*** Opening of Record extracts ***

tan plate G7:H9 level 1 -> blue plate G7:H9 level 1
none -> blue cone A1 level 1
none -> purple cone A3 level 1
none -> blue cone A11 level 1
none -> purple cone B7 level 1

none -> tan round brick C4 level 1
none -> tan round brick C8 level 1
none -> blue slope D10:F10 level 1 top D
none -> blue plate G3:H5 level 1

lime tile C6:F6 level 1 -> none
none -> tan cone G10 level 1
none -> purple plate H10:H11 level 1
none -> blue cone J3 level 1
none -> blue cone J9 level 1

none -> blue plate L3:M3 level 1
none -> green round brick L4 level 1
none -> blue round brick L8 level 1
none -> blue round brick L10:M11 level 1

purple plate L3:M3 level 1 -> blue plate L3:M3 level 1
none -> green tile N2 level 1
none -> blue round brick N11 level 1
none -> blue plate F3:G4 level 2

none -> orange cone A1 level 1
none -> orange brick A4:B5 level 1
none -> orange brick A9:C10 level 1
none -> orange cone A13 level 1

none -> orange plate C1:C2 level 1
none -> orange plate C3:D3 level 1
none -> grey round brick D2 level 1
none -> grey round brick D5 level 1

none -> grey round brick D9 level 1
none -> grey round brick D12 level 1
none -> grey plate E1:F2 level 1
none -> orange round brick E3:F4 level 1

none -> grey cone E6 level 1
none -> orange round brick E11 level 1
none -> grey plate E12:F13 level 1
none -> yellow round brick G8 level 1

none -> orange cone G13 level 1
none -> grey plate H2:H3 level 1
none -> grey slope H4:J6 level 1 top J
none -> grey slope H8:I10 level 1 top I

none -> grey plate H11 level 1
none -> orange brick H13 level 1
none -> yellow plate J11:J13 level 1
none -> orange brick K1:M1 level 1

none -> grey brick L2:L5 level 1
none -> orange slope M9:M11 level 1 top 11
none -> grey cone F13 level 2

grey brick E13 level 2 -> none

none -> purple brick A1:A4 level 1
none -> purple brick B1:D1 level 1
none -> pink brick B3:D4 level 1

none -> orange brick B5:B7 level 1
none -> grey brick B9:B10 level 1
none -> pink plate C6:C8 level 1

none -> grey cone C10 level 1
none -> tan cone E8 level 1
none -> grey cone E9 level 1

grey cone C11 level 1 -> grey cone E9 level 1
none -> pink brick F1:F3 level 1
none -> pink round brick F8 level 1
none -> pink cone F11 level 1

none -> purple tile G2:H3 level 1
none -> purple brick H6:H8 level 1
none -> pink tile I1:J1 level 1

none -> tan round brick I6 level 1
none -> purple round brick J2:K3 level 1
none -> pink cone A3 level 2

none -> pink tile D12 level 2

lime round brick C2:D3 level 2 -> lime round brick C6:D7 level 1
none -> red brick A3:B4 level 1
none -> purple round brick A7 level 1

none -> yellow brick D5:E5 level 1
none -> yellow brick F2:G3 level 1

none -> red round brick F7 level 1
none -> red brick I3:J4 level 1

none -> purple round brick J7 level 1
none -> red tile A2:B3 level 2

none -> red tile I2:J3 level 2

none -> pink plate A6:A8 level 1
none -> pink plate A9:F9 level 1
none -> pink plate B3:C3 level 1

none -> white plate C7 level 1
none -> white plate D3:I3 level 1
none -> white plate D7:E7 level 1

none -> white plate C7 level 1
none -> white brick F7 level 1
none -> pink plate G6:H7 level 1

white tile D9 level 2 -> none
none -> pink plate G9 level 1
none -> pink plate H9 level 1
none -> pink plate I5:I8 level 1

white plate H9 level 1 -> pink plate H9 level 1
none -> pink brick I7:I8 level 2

*** Close of Record extracts ***

→ What you will do
Without changing a word, write out each entry again.

→ Finished task
tan plate G7:H9 level 1 -> blue plate G7:H9 level 1
none -> blue cone A1 level 1
none -> purple cone A3 level 1
none -> blue cone A11 level 1
none -> purple cone B7 level 1

none -> tan round brick C4 level 1
none -> tan round brick C8 level 1
none -> blue slope D10:F10 level 1 top D
none -> blue plate G3:H5 level 1

lime tile C6:F6 level 1 -> none
none -> tan cone G10 level 1
none -> purple plate H10:H11 level 1
none -> blue cone J3 level 1
none -> blue cone J9 level 1

none -> blue plate L3:M3 level 1
none -> green round brick L4 level 1
none -> blue round brick L8 level 1
none -> blue round brick L10:M11 level 1

purple plate L3:M3 level 1 -> blue plate L3:M3 level 1
none -> green tile N2 level 1
none -> blue round brick N11 level 1
none -> blue plate F3:G4 level 2

none -> orange cone A1 level 1
none -> orange brick A4:B5 level 1
none -> orange brick A9:C10 level 1
none -> orange cone A13 level 1

none -> orange plate C1:C2 level 1
none -> orange plate C3:D3 level 1
none -> grey round brick D2 level 1
none -> grey round brick D5 level 1

none -> grey round brick D9 level 1
none -> grey round brick D12 level 1
none -> grey plate E1:F2 level 1
none -> orange round brick E3:F4 level 1

none -> grey cone E6 level 1
none -> orange round brick E11 level 1
none -> grey plate E12:F13 level 1
none -> yellow round brick G8 level 1

none -> orange cone G13 level 1
none -> grey plate H2:H3 level 1
none -> grey slope H4:J6 level 1 top J
none -> grey slope H8:I10 level 1 top I

none -> grey plate H11 level 1
none -> orange brick H13 level 1
none -> yellow plate J11:J13 level 1
none -> orange brick K1:M1 level 1

none -> grey brick L2:L5 level 1
none -> orange slope M9:M11 level 1 top 11
none -> grey cone F13 level 2

grey brick E13 level 2 -> none

none -> purple brick A1:A4 level 1
none -> purple brick B1:D1 level 1
none -> pink brick B3:D4 level 1

none -> orange brick B5:B7 level 1
none -> grey brick B9:B10 level 1
none -> pink plate C6:C8 level 1

none -> grey cone C10 level 1
none -> tan cone E8 level 1
none -> grey cone E9 level 1

grey cone C11 level 1 -> grey cone E9 level 1
none -> pink brick F1:F3 level 1
none -> pink round brick F8 level 1
none -> pink cone F11 level 1

none -> purple tile G2:H3 level 1
none -> purple brick H6:H8 level 1
none -> pink tile I1:J1 level 1

none -> tan round brick I6 level 1
none -> purple round brick J2:K3 level 1
none -> pink cone A3 level 2

none -> pink tile D12 level 2

lime round brick C2:D3 level 2 -> lime round brick C6:D7 level 1
none -> red brick A3:B4 level 1
none -> purple round brick A7 level 1

none -> yellow brick D5:E5 level 1
none -> yellow brick F2:G3 level 1

none -> red round brick F7 level 1
none -> red brick I3:J4 level 1

none -> purple round brick J7 level 1
none -> red tile A2:B3 level 2

none -> red tile I2:J3 level 2

none -> pink plate A6:A8 level 1
none -> pink plate A9:F9 level 1
none -> pink plate B3:C3 level 1

none -> white plate C7 level 1
none -> white plate D3:I3 level 1
none -> white plate D7:E7 level 1

none -> white plate C7 level 1
none -> white brick F7 level 1
none -> pink plate G6:H7 level 1

white tile D9 level 2 -> none
none -> pink plate G9 level 1
none -> pink plate H9 level 1
none -> pink plate I5:I8 level 1

white plate H9 level 1 -> pink plate H9 level 1
none -> pink brick I7:I8 level 2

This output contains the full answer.